::: Data provided :::
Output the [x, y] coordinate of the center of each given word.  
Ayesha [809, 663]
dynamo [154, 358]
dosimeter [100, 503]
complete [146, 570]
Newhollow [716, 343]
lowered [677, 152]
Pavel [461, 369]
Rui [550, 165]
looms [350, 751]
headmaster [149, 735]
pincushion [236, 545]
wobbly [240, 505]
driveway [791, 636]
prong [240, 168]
:::
### [Do this]
Return verbatim every line from the one containing "Rui [550, 165]" down to the last line of the items, including both of those lines.

### [Solution to this exercise]
Rui [550, 165]
looms [350, 751]
headmaster [149, 735]
pincushion [236, 545]
wobbly [240, 505]
driveway [791, 636]
prong [240, 168]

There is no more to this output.